───── MATERIAL FOR THIS EXERCISE
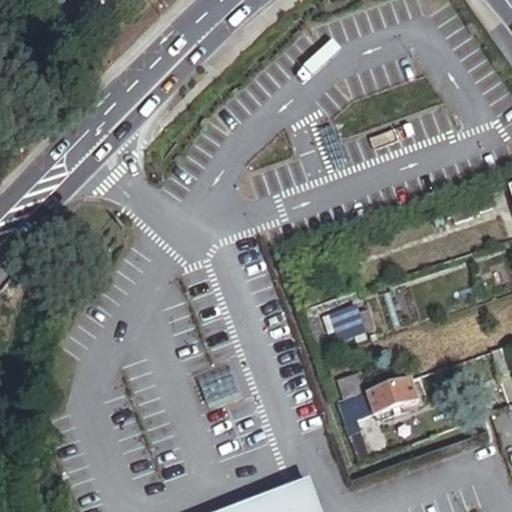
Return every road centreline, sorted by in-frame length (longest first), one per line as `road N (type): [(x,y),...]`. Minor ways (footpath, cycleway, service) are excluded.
road 1 (tertiary): [(163,78),(0,233)]
road 2 (tertiary): [(163,78),(264,0)]
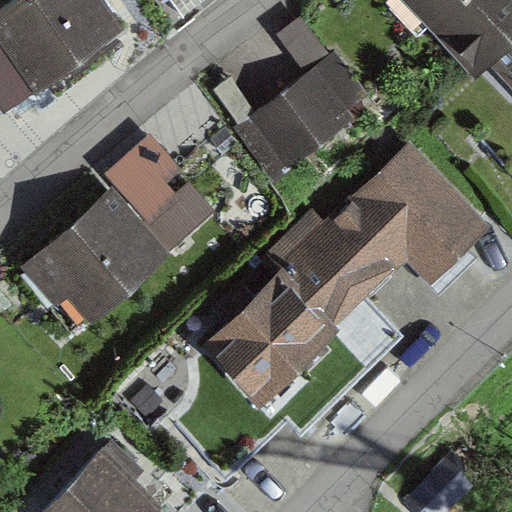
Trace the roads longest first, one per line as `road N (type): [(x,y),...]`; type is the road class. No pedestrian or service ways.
road 1 (residential): [(0,218),(244,0)]
road 2 (residential): [(511,311),(321,511)]
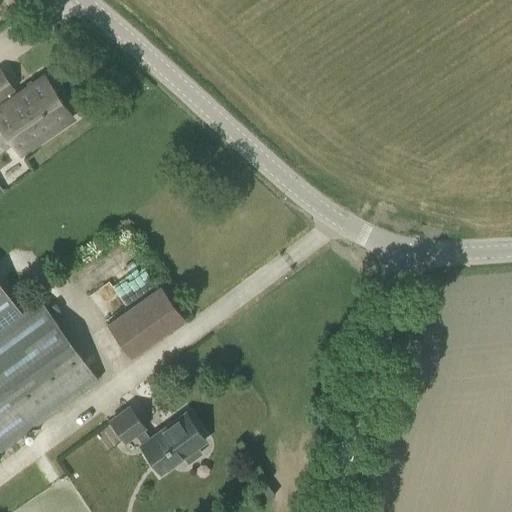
──────────
Write out all of the data above word for word, omitting the pictures.

▶ _RESULT OF THIS EXERCISE_
Return every road centreline, sorted by in-frame length (longest first), one per line as `road N (type): [(x,y),...]`. Minor ways (footpath, cycleway, service) are excluded.
road 1 (tertiary): [(163,78),(0,233)]
road 2 (tertiary): [(163,78),(264,0)]
Trace the roads longest first, one per line as `road N (type): [(x,y),...]`; type is the road class. No pedestrian or service ways.
road 1 (residential): [(0,218),(244,0)]
road 2 (residential): [(511,311),(321,511)]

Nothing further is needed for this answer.